(TASK TO COMPLETE): Exact copy, pictures omitted: the line holding "green cylinder: 3 -> 6" and every line after it down to the end of the entries.

(RECORDS):
* * * * * * *
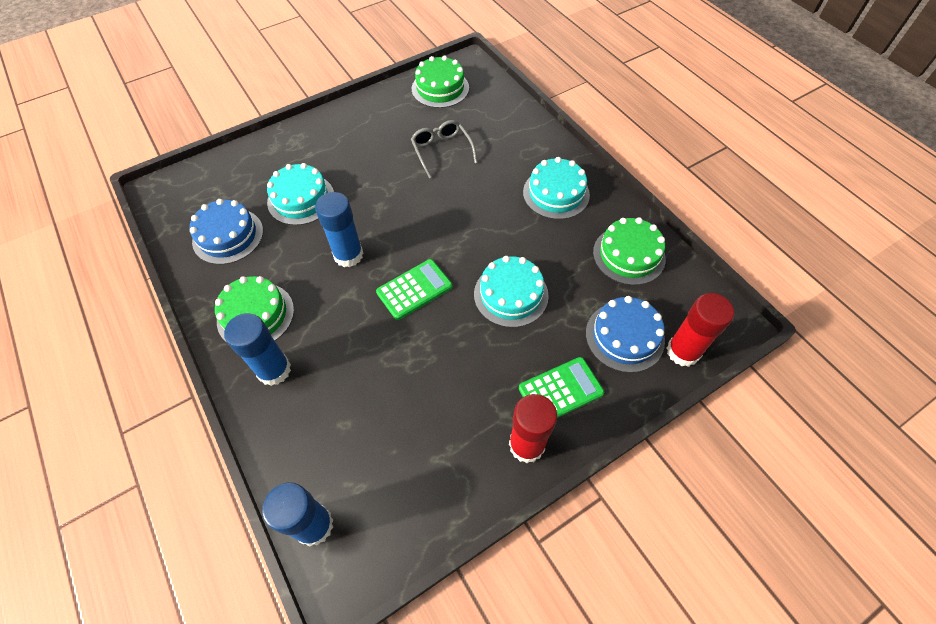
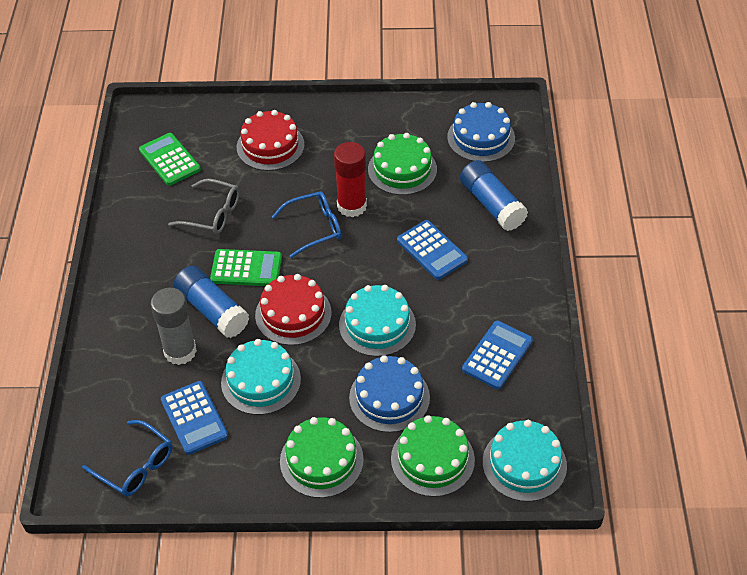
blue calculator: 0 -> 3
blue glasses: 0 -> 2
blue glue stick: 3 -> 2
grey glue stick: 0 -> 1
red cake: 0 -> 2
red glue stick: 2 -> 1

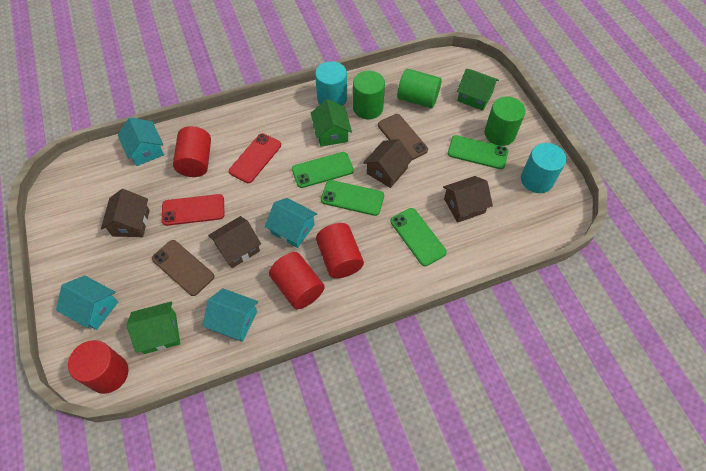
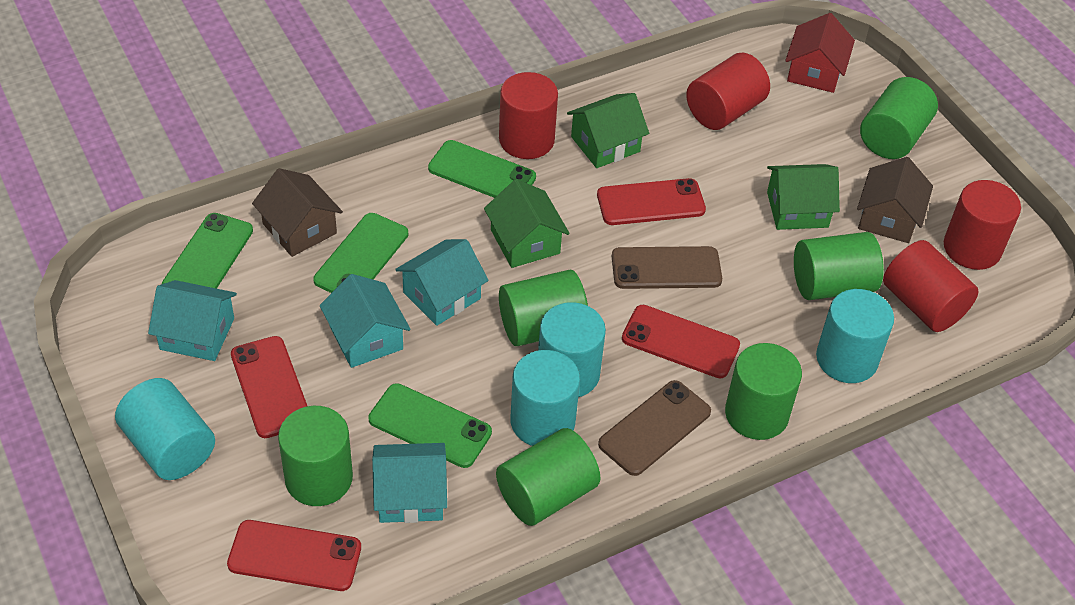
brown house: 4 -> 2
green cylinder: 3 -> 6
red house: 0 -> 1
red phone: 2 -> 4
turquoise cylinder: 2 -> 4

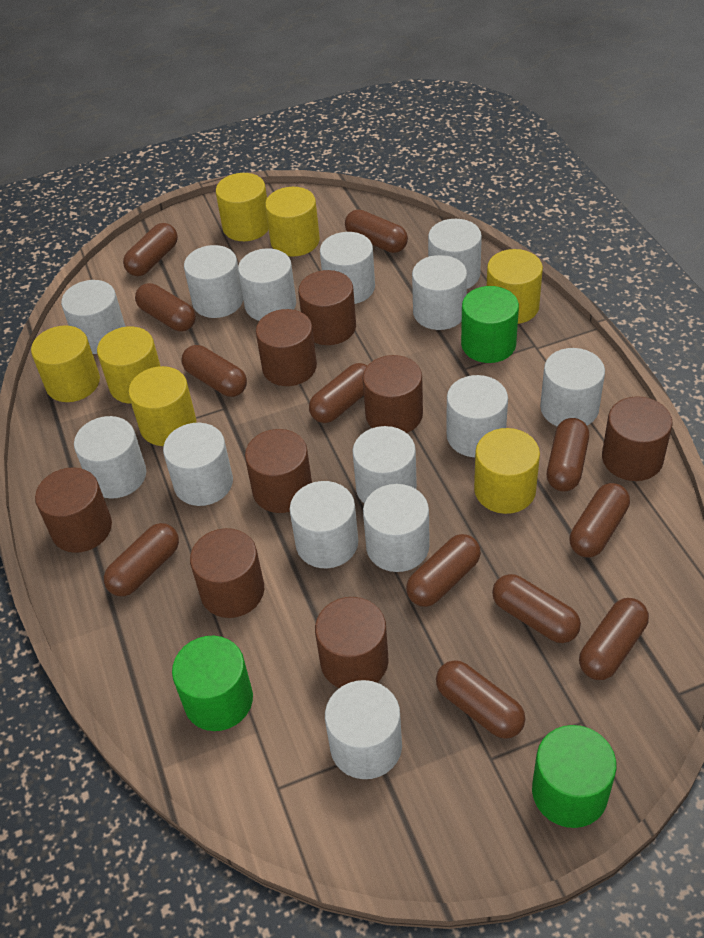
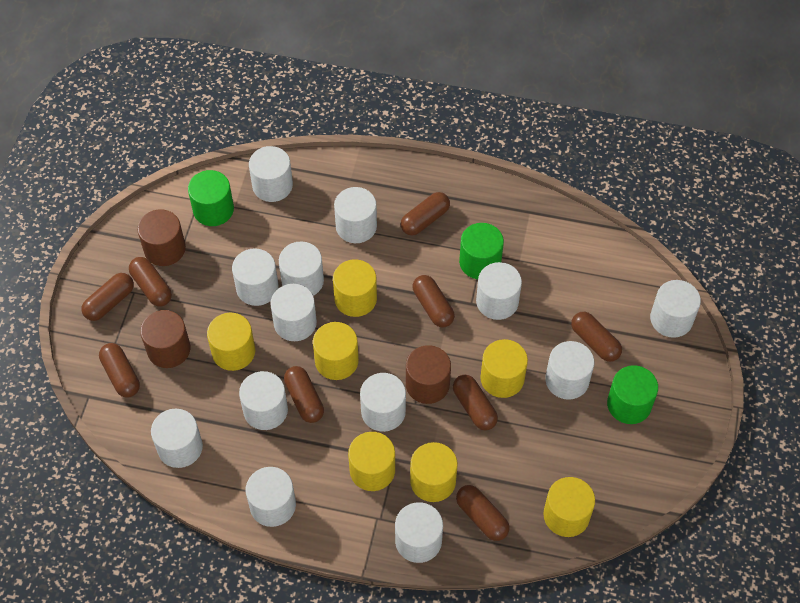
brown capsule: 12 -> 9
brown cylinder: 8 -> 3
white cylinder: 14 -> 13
* * * * * * *
(SOLVED EXERCISE):
green cylinder: 3 -> 6
red house: 0 -> 1
red phone: 2 -> 4
turquoise cylinder: 2 -> 4

brown capsule: 12 -> 9
brown cylinder: 8 -> 3
white cylinder: 14 -> 13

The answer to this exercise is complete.